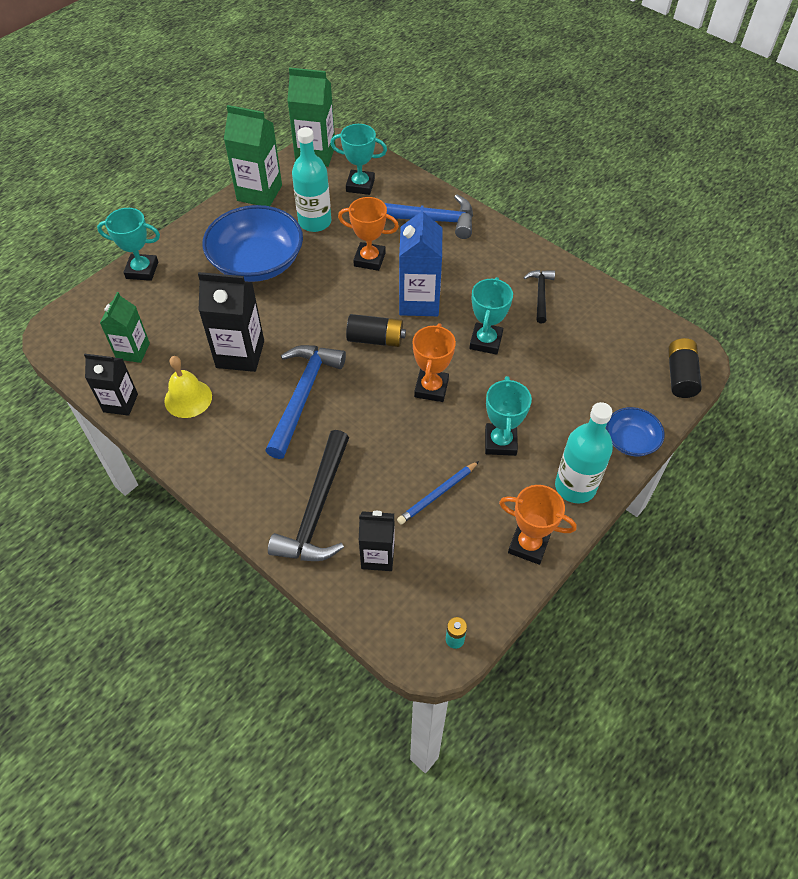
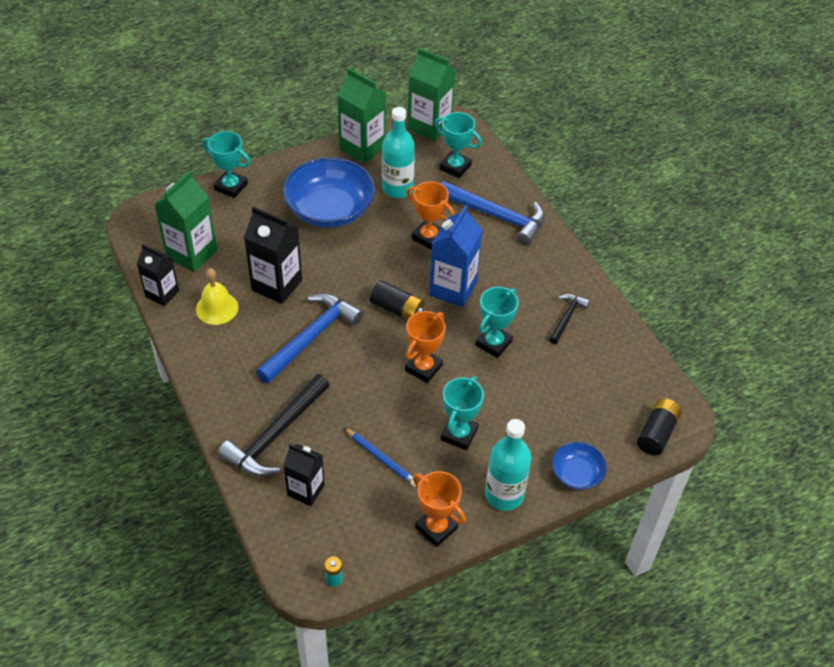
camera: 20 degrees right, 5 degrees down
(133, 351) = (191, 254): green carton -> green carton, size x1.55
(437, 494) = (381, 458): blue pencil -> blue pencil turned 120 degrees counterclockwise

- [ABOUT THIS TASK]
For the data above, return an exact copy that contains no pictures.

- [EXERCISE RESULT]
camera: 20 degrees right, 5 degrees down
(133, 351) = (191, 254): green carton -> green carton, size x1.55
(437, 494) = (381, 458): blue pencil -> blue pencil turned 120 degrees counterclockwise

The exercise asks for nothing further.